● What the task requires
Copy the lines below exactly, starting with the first and finishing with the one holding "gray circle: moved 4 px right, 2 px up"; do not copy the pictures.

====================

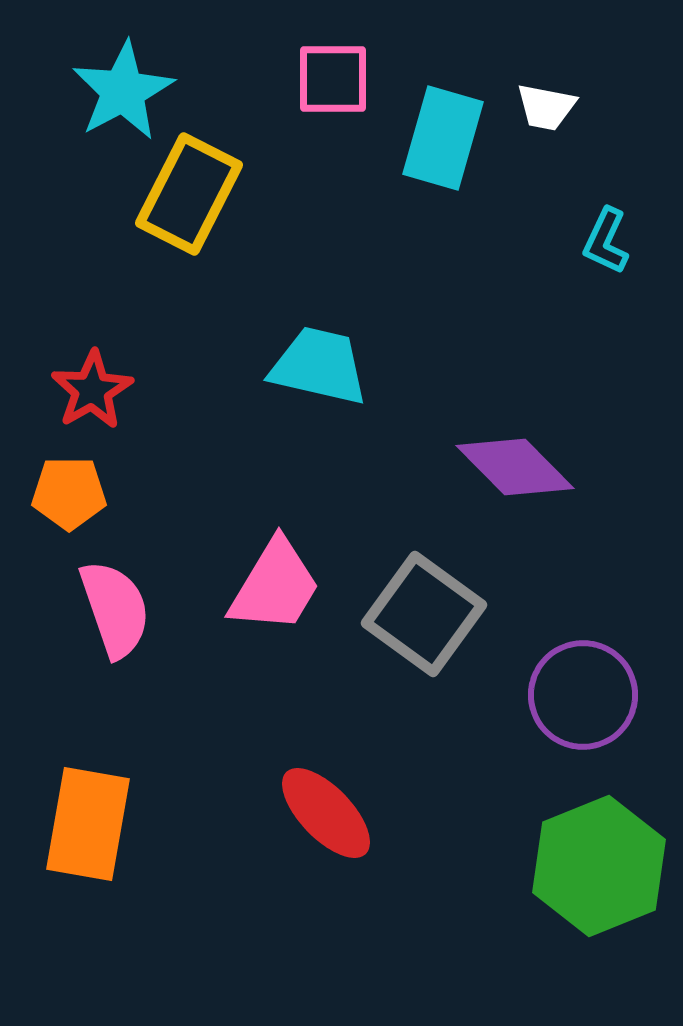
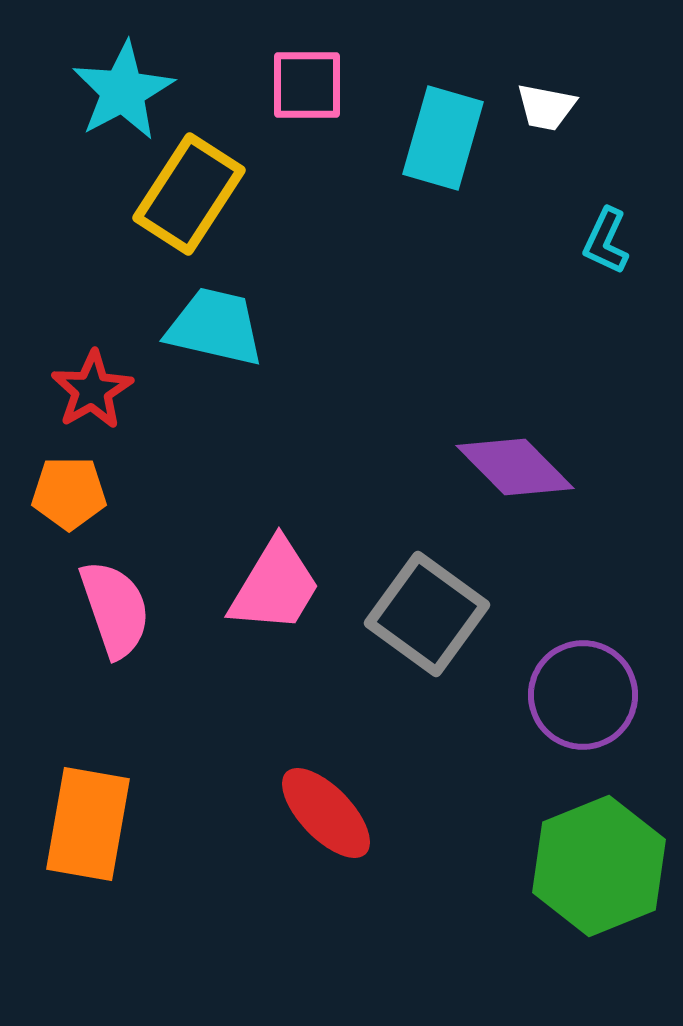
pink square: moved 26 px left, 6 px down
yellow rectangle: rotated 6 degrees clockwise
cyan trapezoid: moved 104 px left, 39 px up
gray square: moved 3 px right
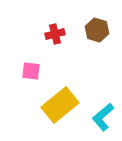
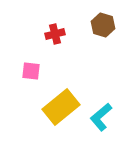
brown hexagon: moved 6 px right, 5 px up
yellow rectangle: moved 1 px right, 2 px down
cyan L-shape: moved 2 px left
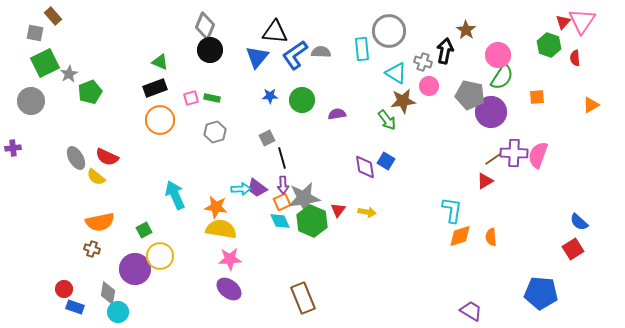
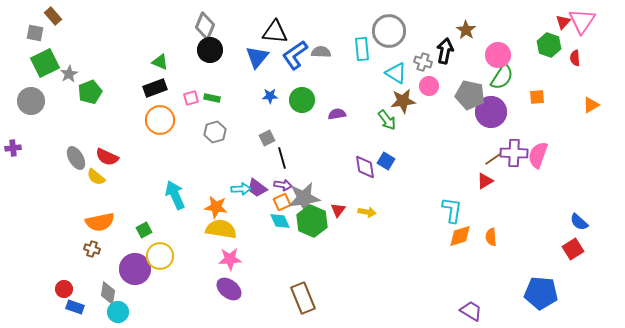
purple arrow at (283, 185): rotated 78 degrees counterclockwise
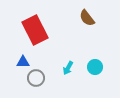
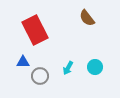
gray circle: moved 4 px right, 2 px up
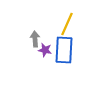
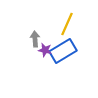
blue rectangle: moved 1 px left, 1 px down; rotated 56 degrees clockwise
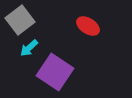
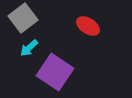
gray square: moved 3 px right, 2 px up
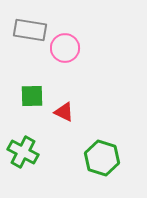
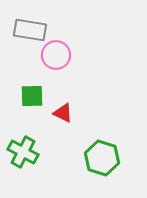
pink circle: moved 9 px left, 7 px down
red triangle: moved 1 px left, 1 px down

====================

● Answer for this exercise
pink square: moved 26 px left, 6 px down
yellow rectangle: rotated 6 degrees clockwise
cyan trapezoid: moved 104 px left, 39 px up
gray square: moved 3 px right
brown hexagon: moved 6 px right, 5 px up
yellow rectangle: moved 1 px right, 2 px down
cyan L-shape: moved 2 px left
purple arrow at (283, 185): rotated 78 degrees counterclockwise
gray circle: moved 4 px right, 2 px up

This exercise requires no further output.